=== Begin Enclosure ===

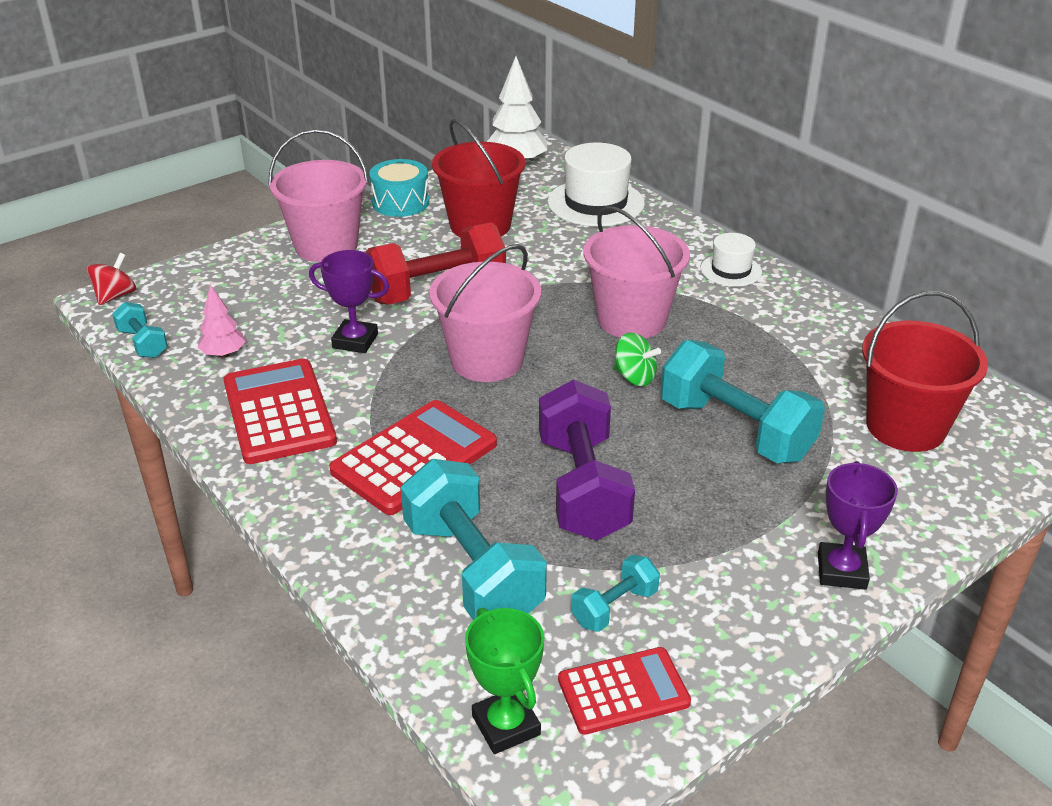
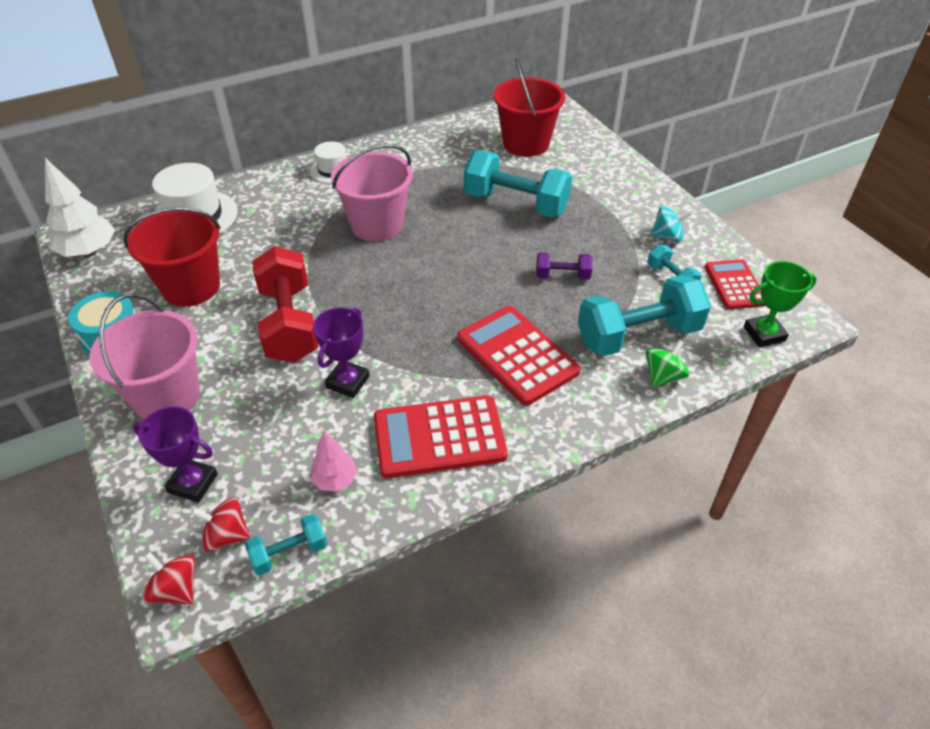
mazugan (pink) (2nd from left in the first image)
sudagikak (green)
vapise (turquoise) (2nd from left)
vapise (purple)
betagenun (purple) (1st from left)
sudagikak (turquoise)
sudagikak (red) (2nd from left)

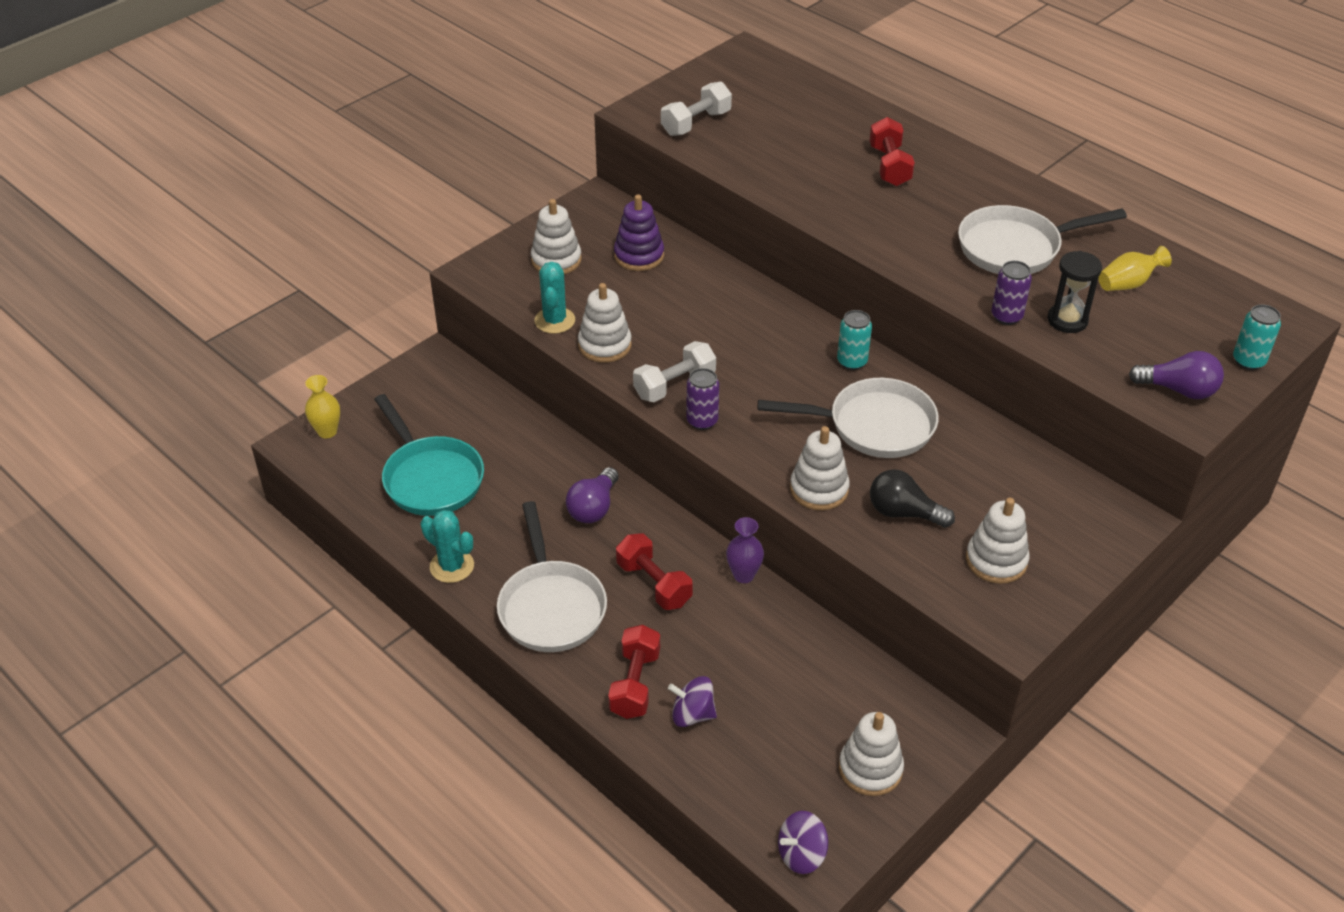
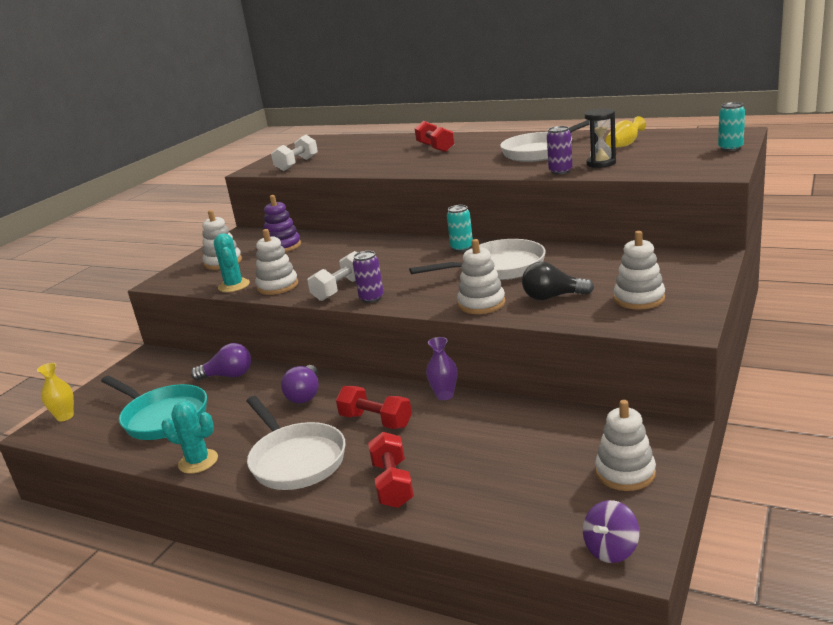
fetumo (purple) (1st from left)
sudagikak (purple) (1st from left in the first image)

=== End Enclosure ===

-- Work order --
What's needed here is an exact repeat of all the records above, pictures excluded.

-- Answer space --
mazugan (pink) (2nd from left in the first image)
sudagikak (green)
vapise (turquoise) (2nd from left)
vapise (purple)
betagenun (purple) (1st from left)
sudagikak (turquoise)
sudagikak (red) (2nd from left)

fetumo (purple) (1st from left)
sudagikak (purple) (1st from left in the first image)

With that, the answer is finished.